What needs to be done:
Reading the records below, count the lines in which the string "OLED" appears; write the number only.

Data listing:
------------------------------------------------------------
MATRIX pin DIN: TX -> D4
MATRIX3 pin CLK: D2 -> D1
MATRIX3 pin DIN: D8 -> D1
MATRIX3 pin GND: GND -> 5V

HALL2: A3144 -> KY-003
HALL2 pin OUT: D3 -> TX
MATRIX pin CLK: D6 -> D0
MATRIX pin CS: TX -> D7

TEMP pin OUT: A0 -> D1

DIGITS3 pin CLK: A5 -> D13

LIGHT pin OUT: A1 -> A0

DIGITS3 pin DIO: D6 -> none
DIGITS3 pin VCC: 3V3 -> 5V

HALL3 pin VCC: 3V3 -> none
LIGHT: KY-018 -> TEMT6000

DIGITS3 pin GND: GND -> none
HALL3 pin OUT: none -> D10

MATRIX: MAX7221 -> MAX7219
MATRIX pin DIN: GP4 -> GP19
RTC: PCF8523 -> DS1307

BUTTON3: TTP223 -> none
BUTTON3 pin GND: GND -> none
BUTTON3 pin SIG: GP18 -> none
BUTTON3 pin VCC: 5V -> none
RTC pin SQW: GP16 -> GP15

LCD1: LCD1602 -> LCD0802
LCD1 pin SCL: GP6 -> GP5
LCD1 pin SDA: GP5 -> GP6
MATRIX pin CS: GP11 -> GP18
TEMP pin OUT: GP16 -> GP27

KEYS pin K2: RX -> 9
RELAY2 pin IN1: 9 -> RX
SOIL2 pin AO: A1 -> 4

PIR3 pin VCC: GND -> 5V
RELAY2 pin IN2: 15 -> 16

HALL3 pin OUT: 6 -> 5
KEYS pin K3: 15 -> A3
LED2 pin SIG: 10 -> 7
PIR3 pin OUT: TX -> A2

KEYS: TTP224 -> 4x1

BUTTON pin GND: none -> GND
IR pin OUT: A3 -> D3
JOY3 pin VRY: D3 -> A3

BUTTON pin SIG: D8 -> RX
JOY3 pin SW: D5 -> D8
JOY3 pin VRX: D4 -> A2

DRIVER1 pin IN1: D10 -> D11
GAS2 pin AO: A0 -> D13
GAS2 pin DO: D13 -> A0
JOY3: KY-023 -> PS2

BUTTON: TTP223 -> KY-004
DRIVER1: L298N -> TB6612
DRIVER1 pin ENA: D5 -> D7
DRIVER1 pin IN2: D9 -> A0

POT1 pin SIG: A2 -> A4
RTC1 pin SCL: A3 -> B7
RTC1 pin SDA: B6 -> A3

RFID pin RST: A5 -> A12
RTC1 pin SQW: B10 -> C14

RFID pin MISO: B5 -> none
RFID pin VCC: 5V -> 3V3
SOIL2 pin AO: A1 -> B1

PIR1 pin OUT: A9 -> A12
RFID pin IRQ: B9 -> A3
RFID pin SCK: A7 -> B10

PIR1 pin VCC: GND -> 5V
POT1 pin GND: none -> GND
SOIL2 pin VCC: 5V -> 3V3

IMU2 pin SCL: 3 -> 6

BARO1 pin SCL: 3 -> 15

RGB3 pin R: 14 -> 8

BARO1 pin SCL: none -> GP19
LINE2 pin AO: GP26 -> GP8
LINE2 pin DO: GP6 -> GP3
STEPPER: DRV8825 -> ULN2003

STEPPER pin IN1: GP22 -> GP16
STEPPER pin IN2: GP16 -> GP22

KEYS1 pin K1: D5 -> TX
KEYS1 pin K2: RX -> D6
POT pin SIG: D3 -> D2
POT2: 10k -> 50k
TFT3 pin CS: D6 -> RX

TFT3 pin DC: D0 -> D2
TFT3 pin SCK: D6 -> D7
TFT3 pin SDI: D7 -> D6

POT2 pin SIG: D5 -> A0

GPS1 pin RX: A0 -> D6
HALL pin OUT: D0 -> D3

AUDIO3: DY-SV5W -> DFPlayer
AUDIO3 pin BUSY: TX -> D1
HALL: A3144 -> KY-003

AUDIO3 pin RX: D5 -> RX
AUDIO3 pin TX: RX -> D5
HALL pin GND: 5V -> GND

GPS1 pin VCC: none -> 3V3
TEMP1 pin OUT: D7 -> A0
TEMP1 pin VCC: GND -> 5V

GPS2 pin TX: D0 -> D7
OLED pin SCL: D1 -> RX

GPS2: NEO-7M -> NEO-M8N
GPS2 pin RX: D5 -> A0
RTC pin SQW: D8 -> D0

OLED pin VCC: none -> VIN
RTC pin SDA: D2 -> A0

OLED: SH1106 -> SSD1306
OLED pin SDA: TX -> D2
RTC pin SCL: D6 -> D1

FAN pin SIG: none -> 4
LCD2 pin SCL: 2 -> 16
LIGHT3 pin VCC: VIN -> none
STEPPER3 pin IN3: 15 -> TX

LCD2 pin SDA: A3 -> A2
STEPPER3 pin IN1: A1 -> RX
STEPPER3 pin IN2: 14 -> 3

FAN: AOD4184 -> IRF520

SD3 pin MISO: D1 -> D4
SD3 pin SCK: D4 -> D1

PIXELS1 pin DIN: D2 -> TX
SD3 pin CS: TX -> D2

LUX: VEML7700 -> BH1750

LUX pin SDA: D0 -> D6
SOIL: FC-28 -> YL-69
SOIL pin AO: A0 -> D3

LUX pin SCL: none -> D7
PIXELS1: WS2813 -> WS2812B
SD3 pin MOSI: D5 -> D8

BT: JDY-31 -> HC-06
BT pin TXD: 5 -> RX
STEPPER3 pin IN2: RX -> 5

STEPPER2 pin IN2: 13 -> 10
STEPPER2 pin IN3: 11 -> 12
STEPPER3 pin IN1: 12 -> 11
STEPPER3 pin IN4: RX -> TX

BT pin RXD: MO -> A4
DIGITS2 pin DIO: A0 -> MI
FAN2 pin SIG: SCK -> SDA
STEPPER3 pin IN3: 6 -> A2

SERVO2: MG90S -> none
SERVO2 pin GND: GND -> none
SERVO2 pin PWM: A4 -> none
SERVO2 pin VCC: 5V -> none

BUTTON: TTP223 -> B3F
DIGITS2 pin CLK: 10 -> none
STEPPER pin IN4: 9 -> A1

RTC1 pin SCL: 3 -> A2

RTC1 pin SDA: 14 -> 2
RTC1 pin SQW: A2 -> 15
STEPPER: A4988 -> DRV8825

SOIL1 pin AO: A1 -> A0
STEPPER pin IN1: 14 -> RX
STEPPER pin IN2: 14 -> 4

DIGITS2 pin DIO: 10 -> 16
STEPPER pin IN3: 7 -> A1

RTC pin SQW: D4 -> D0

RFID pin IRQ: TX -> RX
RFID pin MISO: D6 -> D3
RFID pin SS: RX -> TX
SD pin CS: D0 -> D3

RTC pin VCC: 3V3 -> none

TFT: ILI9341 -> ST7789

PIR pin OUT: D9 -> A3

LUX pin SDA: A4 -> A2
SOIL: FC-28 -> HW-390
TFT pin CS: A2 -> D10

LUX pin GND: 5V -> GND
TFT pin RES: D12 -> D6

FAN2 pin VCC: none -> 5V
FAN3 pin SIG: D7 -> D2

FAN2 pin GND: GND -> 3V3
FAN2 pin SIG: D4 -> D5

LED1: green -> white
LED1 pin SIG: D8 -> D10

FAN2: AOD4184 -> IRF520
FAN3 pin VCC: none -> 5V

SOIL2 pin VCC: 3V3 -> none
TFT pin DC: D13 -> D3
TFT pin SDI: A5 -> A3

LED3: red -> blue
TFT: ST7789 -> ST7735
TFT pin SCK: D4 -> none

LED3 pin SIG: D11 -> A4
------------------------------------------------------------
Task output:
4